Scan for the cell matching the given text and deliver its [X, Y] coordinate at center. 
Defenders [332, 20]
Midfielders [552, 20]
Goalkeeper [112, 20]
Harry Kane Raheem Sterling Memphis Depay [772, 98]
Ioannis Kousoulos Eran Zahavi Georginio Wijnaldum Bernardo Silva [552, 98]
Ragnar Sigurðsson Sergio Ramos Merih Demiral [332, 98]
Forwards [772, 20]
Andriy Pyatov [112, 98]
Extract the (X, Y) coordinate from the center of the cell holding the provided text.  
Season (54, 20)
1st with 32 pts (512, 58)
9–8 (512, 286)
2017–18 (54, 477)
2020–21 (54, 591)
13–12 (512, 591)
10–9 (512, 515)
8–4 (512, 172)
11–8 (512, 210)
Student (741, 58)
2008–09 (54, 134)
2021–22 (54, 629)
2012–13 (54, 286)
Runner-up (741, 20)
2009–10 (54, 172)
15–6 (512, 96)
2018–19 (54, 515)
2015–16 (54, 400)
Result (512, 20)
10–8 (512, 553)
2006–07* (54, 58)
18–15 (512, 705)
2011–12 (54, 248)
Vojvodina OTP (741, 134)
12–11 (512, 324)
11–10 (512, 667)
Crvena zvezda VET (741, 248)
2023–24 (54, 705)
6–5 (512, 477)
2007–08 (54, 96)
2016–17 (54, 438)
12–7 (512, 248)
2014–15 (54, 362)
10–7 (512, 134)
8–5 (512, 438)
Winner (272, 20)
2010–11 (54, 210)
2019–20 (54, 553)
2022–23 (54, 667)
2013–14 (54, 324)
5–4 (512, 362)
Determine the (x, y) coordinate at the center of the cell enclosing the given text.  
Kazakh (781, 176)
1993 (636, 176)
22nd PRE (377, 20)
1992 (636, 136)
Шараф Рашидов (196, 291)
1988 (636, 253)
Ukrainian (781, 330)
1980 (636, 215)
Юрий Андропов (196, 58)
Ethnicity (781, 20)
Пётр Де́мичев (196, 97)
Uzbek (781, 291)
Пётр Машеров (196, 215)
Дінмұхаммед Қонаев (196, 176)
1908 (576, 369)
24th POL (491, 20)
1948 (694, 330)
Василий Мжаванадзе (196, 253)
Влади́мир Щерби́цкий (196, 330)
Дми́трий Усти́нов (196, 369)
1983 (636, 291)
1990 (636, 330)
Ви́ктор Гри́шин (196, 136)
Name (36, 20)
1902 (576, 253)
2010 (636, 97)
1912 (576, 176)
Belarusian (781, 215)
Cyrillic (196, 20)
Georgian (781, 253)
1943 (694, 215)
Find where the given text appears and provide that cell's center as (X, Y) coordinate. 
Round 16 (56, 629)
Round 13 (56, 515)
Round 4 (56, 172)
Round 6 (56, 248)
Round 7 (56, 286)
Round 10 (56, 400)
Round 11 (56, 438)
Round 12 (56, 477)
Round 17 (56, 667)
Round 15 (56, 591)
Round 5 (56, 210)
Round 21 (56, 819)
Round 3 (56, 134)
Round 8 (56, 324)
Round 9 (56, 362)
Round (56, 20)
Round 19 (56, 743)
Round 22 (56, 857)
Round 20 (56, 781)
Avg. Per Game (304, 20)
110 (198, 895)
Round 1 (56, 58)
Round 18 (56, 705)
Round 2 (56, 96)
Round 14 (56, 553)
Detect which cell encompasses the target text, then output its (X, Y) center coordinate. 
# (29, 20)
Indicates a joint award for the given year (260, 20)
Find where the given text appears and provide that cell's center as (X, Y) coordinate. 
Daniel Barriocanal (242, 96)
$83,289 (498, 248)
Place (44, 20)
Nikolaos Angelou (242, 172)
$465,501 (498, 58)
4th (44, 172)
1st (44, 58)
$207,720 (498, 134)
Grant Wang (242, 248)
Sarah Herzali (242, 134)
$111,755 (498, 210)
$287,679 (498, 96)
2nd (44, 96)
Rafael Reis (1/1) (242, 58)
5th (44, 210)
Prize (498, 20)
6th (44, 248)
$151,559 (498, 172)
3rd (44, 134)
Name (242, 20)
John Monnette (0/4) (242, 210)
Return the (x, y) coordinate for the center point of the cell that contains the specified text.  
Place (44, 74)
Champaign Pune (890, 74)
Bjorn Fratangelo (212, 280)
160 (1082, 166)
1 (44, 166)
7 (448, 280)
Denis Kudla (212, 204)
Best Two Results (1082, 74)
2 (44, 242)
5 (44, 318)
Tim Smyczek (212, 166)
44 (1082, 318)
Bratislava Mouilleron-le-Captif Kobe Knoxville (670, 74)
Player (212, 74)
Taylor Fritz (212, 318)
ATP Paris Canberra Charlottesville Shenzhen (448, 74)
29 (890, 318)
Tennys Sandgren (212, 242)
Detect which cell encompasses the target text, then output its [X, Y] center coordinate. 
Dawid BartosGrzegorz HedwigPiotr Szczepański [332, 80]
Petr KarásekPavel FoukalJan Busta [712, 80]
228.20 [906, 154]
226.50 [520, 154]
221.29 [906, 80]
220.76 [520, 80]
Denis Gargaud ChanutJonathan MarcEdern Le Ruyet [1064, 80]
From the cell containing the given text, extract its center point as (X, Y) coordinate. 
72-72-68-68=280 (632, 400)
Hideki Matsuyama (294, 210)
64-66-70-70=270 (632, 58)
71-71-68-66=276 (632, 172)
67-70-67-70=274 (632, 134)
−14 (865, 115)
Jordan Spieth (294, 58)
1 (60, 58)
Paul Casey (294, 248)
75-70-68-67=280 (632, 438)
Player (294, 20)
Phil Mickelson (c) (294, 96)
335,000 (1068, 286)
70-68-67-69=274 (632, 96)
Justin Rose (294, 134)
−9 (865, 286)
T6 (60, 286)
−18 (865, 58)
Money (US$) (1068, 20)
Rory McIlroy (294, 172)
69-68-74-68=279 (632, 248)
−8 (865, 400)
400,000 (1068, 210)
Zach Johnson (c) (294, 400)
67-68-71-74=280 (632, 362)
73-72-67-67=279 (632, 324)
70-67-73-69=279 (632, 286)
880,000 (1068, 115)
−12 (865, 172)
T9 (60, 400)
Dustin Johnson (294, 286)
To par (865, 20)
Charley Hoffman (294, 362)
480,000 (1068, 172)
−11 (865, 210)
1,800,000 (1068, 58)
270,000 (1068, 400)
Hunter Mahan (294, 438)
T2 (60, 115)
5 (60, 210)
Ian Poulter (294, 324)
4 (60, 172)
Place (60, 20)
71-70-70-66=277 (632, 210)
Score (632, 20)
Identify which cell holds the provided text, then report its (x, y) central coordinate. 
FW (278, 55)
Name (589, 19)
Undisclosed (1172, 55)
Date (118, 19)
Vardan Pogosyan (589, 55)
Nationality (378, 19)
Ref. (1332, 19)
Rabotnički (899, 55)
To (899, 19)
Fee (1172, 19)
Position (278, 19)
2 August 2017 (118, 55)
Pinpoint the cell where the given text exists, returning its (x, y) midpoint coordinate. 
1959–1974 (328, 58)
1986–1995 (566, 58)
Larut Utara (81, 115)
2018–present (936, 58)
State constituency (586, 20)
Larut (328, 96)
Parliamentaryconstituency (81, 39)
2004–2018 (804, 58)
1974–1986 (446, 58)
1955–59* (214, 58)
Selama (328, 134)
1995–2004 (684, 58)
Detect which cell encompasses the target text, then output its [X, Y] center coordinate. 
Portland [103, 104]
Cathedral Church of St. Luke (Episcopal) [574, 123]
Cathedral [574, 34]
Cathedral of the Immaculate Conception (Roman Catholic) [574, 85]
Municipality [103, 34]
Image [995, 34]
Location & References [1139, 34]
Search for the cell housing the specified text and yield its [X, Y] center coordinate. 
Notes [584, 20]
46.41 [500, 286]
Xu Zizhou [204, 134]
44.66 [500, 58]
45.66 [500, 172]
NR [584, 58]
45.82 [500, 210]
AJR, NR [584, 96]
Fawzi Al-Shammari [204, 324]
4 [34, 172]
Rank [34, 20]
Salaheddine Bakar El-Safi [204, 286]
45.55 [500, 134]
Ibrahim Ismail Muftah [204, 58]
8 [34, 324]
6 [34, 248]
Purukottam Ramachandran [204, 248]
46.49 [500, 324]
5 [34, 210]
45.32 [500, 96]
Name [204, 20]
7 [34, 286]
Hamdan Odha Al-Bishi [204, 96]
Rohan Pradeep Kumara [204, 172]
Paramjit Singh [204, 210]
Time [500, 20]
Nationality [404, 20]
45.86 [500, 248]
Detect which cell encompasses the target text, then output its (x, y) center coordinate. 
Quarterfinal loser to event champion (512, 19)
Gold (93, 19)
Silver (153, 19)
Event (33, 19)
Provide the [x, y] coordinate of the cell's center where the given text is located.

Problem statement
Reproduce the listing word for word, from its first line up to and including the line with "2013–14 (54, 324)".

Result for this exercise
Scan for the cell matching the given text and deliver its [X, Y] coordinate at center. 
Defenders [332, 20]
Midfielders [552, 20]
Goalkeeper [112, 20]
Harry Kane Raheem Sterling Memphis Depay [772, 98]
Ioannis Kousoulos Eran Zahavi Georginio Wijnaldum Bernardo Silva [552, 98]
Ragnar Sigurðsson Sergio Ramos Merih Demiral [332, 98]
Forwards [772, 20]
Andriy Pyatov [112, 98]
Extract the (X, Y) coordinate from the center of the cell holding the provided text.  
Season (54, 20)
1st with 32 pts (512, 58)
9–8 (512, 286)
2017–18 (54, 477)
2020–21 (54, 591)
13–12 (512, 591)
10–9 (512, 515)
8–4 (512, 172)
11–8 (512, 210)
Student (741, 58)
2008–09 (54, 134)
2021–22 (54, 629)
2012–13 (54, 286)
Runner-up (741, 20)
2009–10 (54, 172)
15–6 (512, 96)
2018–19 (54, 515)
2015–16 (54, 400)
Result (512, 20)
10–8 (512, 553)
2006–07* (54, 58)
18–15 (512, 705)
2011–12 (54, 248)
Vojvodina OTP (741, 134)
12–11 (512, 324)
11–10 (512, 667)
Crvena zvezda VET (741, 248)
2023–24 (54, 705)
6–5 (512, 477)
2007–08 (54, 96)
2016–17 (54, 438)
12–7 (512, 248)
2014–15 (54, 362)
10–7 (512, 134)
8–5 (512, 438)
Winner (272, 20)
2010–11 (54, 210)
2019–20 (54, 553)
2022–23 (54, 667)
2013–14 (54, 324)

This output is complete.